(MATERIAL SHOWN Opens)

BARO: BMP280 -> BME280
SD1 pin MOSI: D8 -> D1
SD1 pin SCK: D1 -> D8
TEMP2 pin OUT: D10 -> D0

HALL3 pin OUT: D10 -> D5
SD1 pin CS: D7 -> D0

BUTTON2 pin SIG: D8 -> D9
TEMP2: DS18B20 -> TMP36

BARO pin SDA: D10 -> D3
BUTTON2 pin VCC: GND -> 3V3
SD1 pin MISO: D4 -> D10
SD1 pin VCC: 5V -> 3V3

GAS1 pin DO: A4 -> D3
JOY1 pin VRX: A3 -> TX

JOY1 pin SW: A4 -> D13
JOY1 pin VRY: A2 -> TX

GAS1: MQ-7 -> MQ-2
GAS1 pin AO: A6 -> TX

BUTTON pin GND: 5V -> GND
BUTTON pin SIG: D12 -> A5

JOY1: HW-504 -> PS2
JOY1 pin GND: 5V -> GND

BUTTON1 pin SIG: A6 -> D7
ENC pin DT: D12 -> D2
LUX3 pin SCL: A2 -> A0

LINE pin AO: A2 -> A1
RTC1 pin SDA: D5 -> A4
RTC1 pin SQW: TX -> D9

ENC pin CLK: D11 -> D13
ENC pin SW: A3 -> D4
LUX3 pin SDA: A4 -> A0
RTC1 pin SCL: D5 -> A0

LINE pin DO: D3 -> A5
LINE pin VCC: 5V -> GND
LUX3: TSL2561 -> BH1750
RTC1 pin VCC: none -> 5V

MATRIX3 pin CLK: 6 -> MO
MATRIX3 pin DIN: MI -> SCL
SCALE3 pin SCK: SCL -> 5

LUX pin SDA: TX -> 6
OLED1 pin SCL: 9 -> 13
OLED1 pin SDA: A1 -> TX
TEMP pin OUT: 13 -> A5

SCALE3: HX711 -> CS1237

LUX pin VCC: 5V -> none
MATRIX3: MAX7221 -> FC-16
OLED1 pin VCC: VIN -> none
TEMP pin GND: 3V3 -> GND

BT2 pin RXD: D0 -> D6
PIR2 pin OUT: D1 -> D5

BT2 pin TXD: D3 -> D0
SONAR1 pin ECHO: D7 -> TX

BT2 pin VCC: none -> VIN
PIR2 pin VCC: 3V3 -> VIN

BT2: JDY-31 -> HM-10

(MATERIAL SHOWN Closes)

• _TASK STATEMENT_
Everything from the line containing "BT2 pin VCC: none -> VIN" through the final line of the entries is to be written out exactly. No other lines belong in the answer.

• _SOLUTION FOR THIS PROBLEM_
BT2 pin VCC: none -> VIN
PIR2 pin VCC: 3V3 -> VIN

BT2: JDY-31 -> HM-10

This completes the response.